Task goal – Show each line of the items below that contains the word "midpoint", copying every such line in full.

Supplied information –
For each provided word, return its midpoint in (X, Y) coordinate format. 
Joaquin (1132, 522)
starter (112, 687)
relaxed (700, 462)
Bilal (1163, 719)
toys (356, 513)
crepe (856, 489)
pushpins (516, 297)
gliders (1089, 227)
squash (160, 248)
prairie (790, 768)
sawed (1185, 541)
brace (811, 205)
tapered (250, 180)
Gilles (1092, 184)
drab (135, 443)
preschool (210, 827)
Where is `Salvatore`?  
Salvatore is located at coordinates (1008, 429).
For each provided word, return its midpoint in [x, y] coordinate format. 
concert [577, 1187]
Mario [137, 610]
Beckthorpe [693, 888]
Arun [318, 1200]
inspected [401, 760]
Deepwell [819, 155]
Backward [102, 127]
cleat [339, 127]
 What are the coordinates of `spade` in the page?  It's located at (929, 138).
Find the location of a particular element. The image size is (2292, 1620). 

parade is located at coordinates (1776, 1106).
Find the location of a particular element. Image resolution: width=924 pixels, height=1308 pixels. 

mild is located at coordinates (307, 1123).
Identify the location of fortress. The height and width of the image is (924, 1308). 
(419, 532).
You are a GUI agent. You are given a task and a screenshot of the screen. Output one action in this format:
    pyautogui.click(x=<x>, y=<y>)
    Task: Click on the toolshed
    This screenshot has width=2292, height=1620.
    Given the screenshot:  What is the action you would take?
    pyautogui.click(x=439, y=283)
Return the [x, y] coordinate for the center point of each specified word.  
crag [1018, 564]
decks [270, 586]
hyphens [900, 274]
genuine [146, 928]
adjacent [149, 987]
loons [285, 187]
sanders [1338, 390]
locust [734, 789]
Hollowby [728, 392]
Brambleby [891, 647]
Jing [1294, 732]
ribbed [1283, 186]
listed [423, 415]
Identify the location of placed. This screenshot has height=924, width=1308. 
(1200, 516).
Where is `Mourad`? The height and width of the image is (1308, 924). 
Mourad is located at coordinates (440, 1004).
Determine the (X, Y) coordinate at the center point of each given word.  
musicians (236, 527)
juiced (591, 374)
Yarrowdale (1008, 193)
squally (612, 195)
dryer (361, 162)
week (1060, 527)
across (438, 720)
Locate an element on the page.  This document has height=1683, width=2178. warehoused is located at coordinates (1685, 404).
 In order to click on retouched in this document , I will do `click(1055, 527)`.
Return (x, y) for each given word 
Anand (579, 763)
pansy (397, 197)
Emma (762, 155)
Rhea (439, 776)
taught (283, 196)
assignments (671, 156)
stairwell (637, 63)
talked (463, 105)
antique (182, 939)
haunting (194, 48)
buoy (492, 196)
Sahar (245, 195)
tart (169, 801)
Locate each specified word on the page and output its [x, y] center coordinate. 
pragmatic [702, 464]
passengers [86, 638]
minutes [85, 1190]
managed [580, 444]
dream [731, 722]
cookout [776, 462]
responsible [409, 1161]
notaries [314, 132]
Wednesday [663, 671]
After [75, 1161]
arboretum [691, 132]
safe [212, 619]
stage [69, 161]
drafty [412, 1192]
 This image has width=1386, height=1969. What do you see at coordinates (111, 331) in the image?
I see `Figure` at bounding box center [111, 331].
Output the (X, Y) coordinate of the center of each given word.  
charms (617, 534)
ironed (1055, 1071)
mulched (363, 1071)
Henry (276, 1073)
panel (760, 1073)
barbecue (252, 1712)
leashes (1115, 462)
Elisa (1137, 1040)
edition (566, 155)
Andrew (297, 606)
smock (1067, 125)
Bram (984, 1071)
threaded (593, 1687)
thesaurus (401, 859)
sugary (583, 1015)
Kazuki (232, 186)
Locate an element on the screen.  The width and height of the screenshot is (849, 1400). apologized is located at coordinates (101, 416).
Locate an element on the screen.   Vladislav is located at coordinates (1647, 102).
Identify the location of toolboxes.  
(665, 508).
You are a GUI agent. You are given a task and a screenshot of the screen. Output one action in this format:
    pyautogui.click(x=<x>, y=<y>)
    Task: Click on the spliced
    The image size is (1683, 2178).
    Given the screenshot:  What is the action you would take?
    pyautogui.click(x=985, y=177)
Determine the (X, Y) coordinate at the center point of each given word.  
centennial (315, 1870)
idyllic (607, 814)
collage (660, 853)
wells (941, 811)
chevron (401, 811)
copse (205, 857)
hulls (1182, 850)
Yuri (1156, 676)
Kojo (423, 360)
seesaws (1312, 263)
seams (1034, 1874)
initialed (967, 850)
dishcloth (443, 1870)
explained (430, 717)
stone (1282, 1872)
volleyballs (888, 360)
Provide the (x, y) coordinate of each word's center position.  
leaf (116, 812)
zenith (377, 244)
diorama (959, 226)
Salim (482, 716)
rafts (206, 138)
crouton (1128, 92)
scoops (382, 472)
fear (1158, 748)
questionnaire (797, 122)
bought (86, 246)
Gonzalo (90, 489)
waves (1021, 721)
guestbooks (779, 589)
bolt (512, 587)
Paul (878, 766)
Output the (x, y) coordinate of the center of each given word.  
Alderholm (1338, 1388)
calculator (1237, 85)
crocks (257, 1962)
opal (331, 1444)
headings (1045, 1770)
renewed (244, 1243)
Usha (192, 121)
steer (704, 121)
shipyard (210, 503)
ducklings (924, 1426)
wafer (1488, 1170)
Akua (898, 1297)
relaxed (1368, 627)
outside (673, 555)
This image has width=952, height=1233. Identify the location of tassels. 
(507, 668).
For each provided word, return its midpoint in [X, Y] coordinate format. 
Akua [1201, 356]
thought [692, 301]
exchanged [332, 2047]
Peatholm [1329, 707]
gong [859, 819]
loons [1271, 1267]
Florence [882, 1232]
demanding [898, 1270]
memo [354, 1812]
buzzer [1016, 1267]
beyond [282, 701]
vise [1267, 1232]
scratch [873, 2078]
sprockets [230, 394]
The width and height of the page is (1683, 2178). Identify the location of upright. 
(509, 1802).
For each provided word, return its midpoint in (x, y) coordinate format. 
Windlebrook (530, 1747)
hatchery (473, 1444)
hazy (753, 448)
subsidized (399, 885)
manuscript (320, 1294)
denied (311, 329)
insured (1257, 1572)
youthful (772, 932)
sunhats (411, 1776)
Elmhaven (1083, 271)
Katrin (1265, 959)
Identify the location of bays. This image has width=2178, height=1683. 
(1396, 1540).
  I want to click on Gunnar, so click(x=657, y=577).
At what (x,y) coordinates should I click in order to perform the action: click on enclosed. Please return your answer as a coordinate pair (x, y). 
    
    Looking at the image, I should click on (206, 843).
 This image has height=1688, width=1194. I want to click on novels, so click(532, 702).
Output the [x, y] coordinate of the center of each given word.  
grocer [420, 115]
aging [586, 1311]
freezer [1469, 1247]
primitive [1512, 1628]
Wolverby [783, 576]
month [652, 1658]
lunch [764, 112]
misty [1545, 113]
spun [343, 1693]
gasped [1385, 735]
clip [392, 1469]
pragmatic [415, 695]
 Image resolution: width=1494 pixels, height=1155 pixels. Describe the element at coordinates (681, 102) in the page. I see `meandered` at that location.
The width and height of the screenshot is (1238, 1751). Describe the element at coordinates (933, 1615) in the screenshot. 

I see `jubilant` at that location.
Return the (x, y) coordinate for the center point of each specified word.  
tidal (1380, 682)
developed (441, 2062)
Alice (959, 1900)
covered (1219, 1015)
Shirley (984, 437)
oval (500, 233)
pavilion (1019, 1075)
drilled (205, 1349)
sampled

Result of the task –
For each provided word, return its midpoint in (X, Y) coordinate format. 
For each provided word, return its midpoint in [x, y] coordinate format. 
For each provided word, return its midpoint in [X, Y] coordinate format. 
For each provided word, return its midpoint in (x, y) coordinate format. 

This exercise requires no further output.